-- Work order --
The goal here is an exact copy of the entries below, without their pictures.

-- Given information --

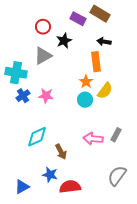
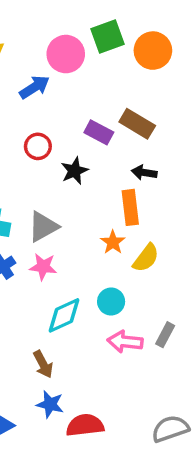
gray triangle: (43, 56) -> (43, 227), moved
cyan circle: (85, 100) -> (111, 302), moved
cyan diamond: (37, 137) -> (64, 315), moved
brown arrow: (61, 152) -> (43, 364), moved
gray semicircle: (117, 176) -> (170, 429), moved, turned 35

-- Exercise result --
gray triangle: (43, 56) -> (43, 227), moved
cyan circle: (85, 100) -> (111, 302), moved
cyan diamond: (37, 137) -> (64, 315), moved
brown arrow: (61, 152) -> (43, 364), moved
gray semicircle: (117, 176) -> (170, 429), moved, turned 35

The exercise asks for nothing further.